### [What this task involves]
Copy out each line of the data that includes the string "round".

### [Source data]
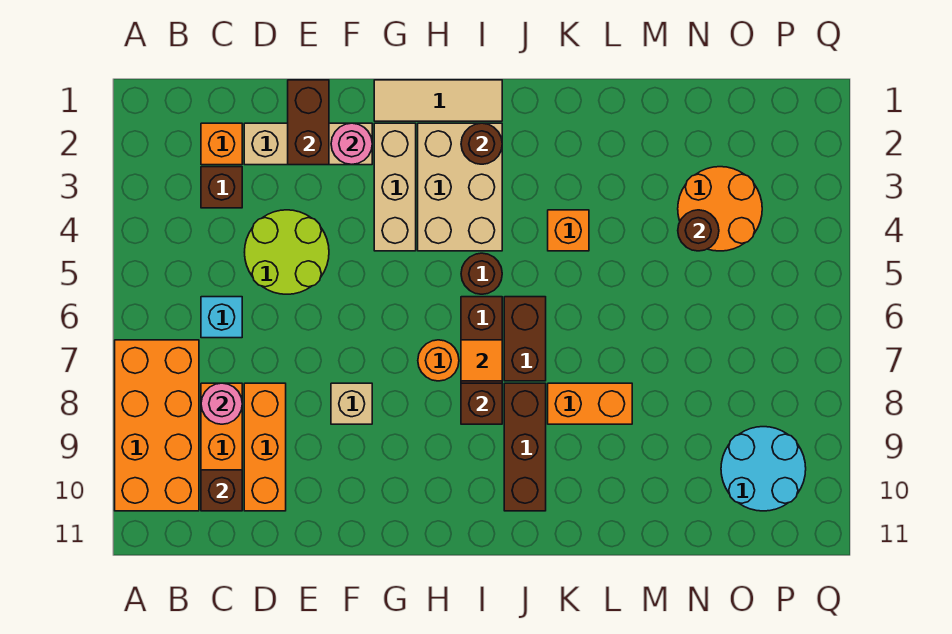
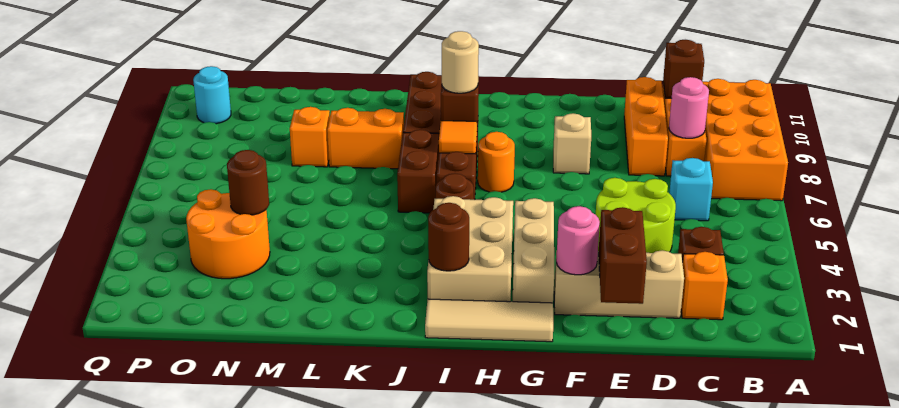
none -> tan round brick I8 level 3
orange brick K4 level 1 -> orange brick M8 level 1
cyan round brick O9:P10 level 1 -> cyan round brick P10 level 1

### [Response to this exercise]
none -> tan round brick I8 level 3
cyan round brick O9:P10 level 1 -> cyan round brick P10 level 1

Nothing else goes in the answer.